→ **Instruction**:
How many of the lines below have "semicircle" in them? Say the number and nothing more.

(Synthetic geometry scene data)
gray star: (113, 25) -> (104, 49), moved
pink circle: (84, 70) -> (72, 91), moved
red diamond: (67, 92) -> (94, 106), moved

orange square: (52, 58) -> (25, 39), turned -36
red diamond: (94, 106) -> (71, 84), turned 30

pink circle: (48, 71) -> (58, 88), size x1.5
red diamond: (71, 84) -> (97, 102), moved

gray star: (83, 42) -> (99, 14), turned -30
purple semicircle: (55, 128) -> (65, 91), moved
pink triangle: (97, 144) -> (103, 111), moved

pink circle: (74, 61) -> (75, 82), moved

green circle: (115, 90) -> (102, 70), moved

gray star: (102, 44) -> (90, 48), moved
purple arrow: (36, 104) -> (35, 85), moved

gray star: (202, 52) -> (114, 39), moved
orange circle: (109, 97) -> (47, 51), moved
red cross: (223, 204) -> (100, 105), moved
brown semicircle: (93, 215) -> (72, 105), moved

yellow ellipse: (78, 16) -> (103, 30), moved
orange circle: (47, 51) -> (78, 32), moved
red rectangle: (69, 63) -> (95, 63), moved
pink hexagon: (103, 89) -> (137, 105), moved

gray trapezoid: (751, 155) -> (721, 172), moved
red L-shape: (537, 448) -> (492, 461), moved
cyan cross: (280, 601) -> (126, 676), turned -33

==

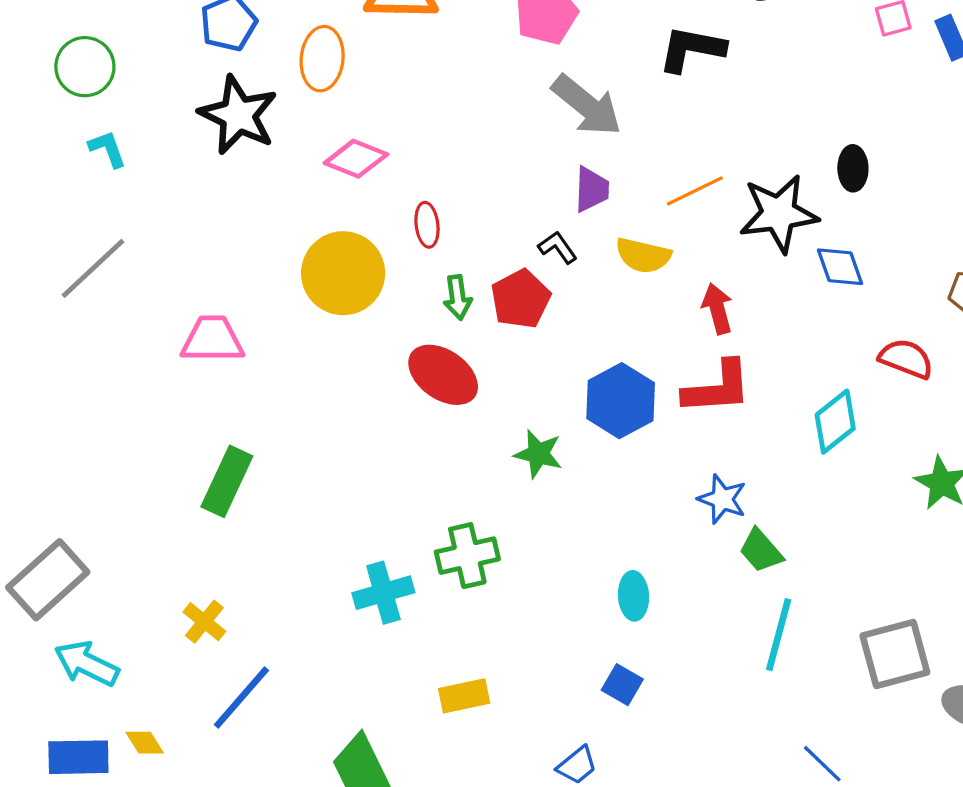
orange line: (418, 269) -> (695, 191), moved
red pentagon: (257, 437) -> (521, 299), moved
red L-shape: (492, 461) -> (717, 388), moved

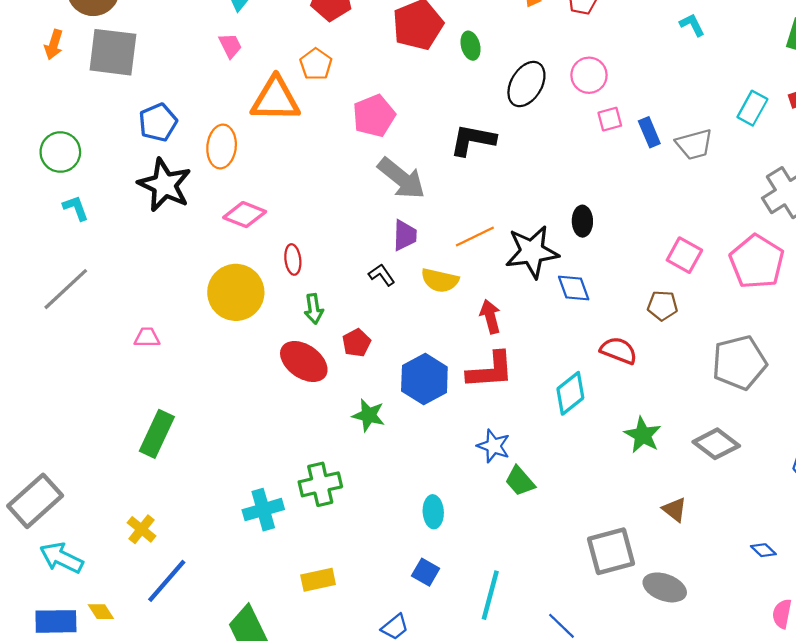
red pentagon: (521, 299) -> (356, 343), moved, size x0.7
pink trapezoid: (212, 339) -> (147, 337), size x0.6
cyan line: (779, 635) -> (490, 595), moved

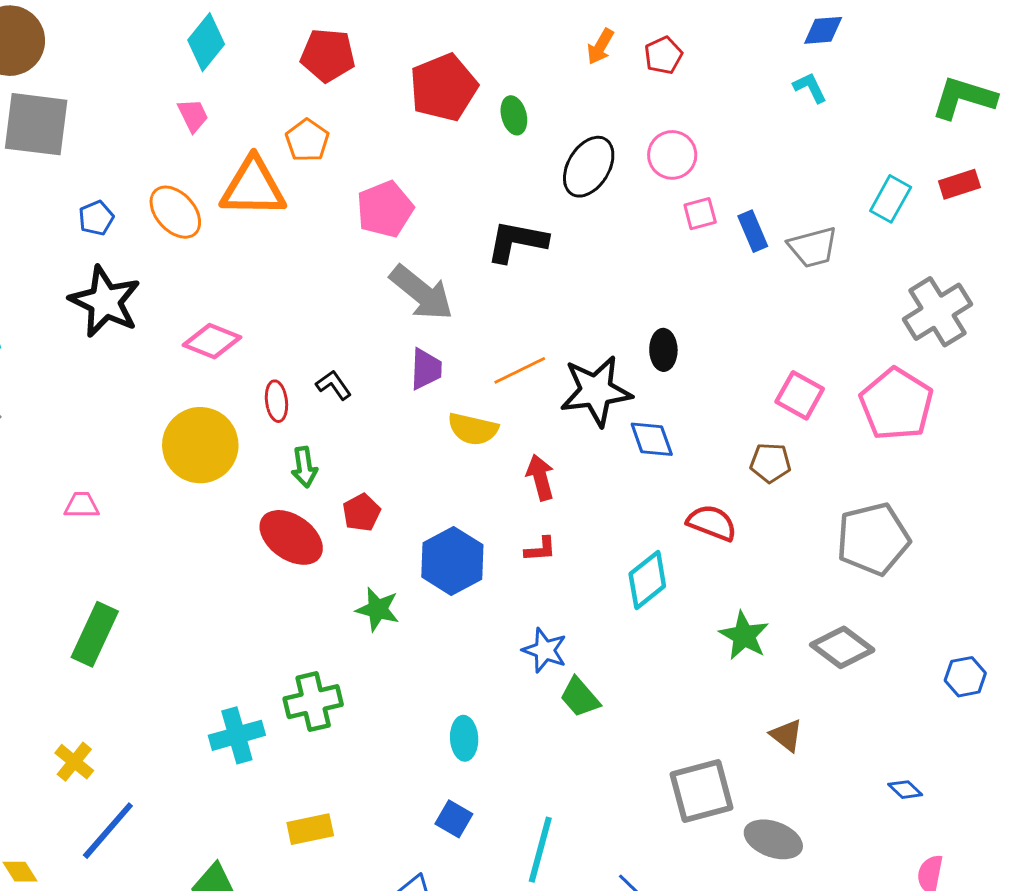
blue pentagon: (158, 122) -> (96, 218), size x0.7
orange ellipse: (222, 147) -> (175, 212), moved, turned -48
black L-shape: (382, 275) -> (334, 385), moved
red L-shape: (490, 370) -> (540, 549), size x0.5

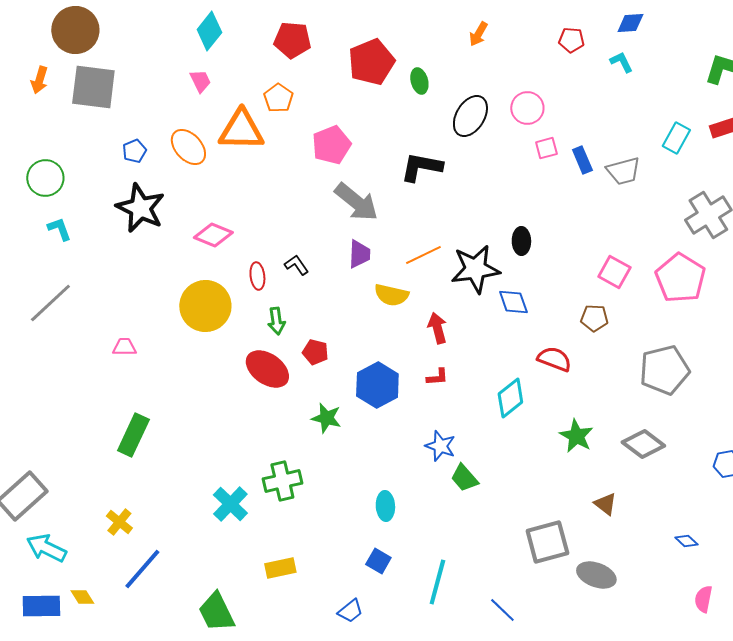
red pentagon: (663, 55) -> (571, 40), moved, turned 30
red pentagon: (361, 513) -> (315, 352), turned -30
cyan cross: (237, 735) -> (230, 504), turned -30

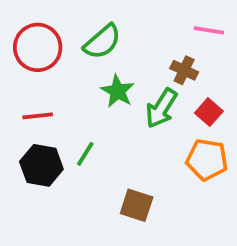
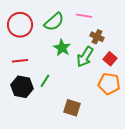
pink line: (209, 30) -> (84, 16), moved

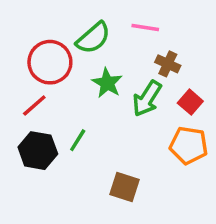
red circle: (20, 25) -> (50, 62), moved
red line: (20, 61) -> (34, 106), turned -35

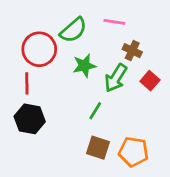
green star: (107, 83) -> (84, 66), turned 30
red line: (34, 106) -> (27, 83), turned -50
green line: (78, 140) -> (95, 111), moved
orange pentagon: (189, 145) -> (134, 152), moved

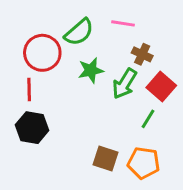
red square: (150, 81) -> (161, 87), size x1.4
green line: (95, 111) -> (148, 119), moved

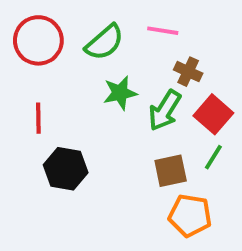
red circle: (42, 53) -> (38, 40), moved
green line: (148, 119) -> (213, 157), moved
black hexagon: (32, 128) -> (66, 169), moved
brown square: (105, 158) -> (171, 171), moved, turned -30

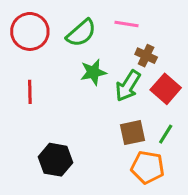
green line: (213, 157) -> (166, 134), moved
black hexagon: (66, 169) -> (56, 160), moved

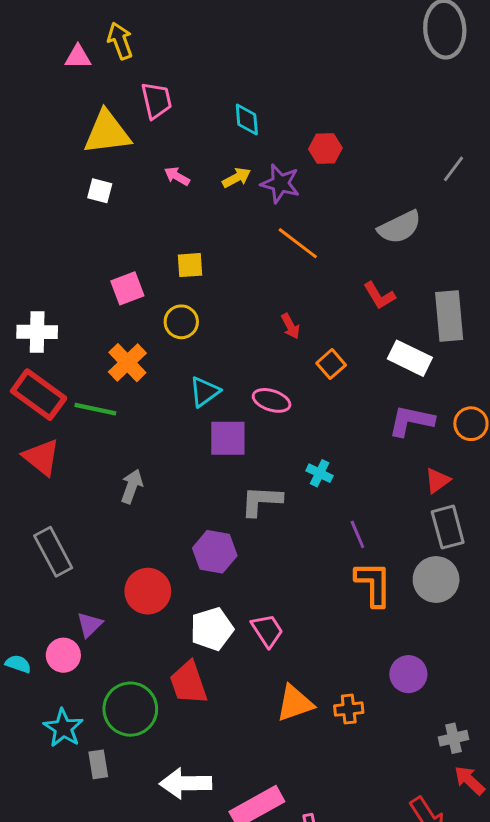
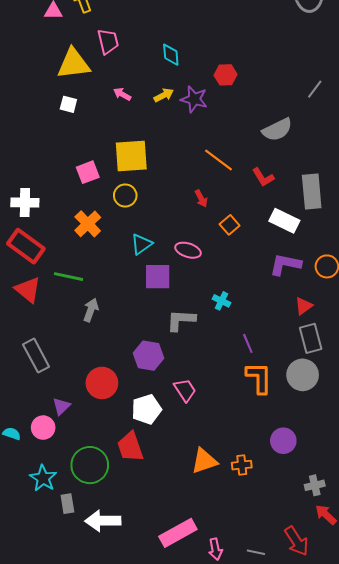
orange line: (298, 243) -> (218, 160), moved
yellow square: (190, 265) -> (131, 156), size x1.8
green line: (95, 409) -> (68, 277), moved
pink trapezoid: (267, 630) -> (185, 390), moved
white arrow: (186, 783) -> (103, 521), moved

--

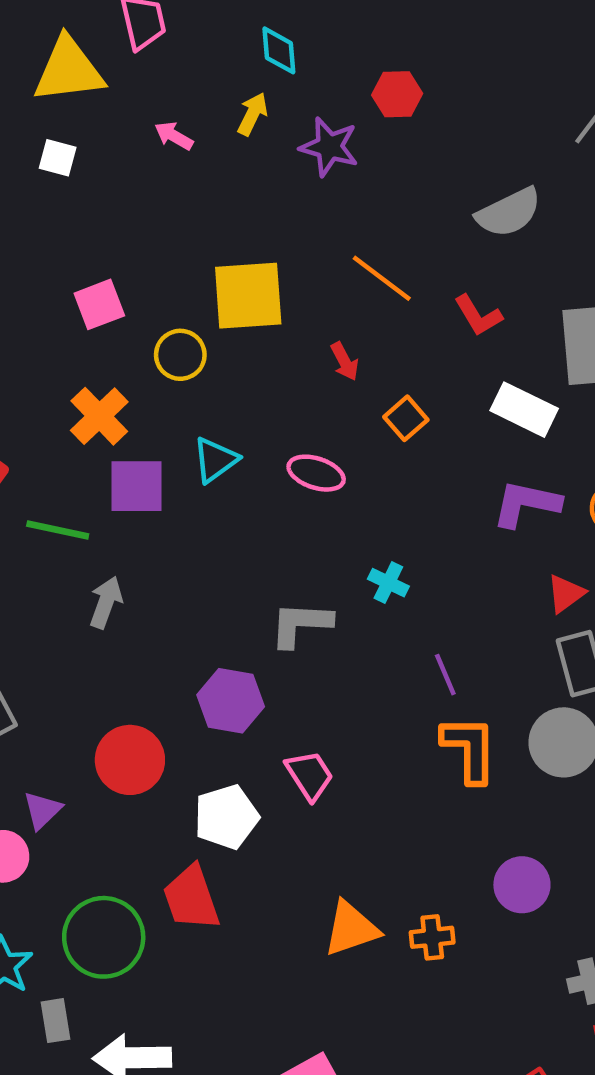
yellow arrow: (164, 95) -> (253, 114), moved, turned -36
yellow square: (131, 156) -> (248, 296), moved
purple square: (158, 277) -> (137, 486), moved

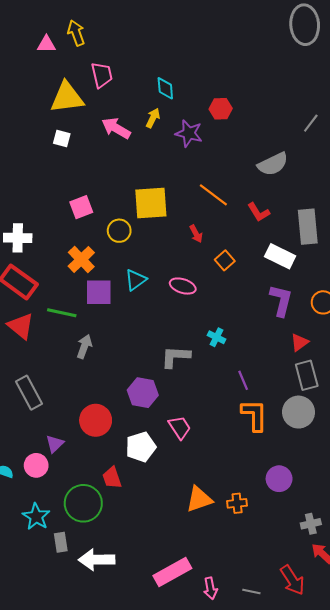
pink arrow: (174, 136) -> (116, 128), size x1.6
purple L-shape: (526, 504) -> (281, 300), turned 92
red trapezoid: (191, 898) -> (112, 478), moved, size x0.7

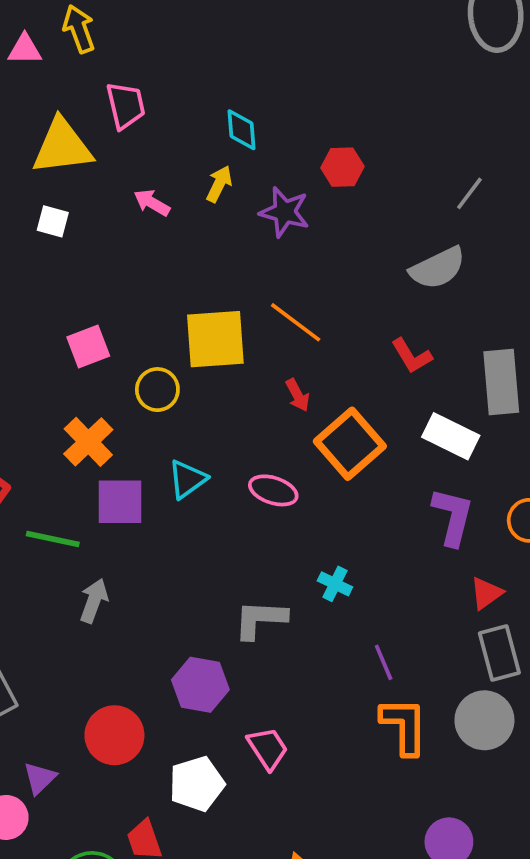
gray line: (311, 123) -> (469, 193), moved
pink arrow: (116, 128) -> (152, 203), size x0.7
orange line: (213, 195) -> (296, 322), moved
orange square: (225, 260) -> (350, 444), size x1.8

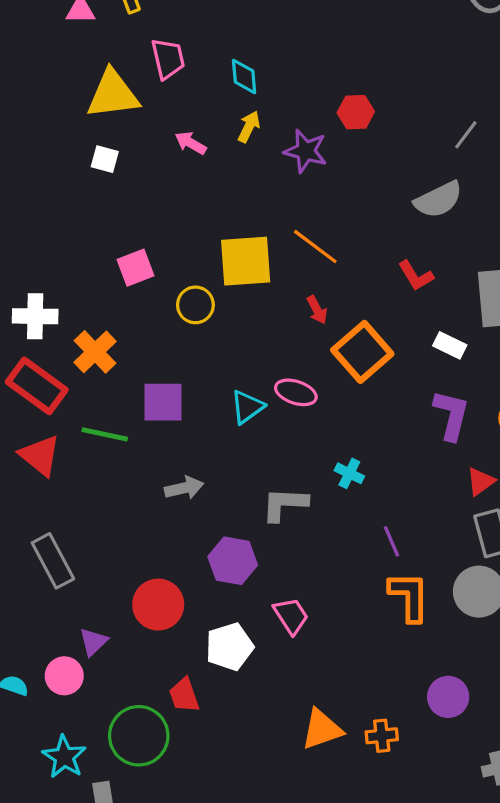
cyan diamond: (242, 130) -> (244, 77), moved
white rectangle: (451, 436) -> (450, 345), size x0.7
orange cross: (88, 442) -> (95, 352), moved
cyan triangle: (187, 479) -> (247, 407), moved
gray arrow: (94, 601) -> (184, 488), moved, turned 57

→ **Your solution**:
2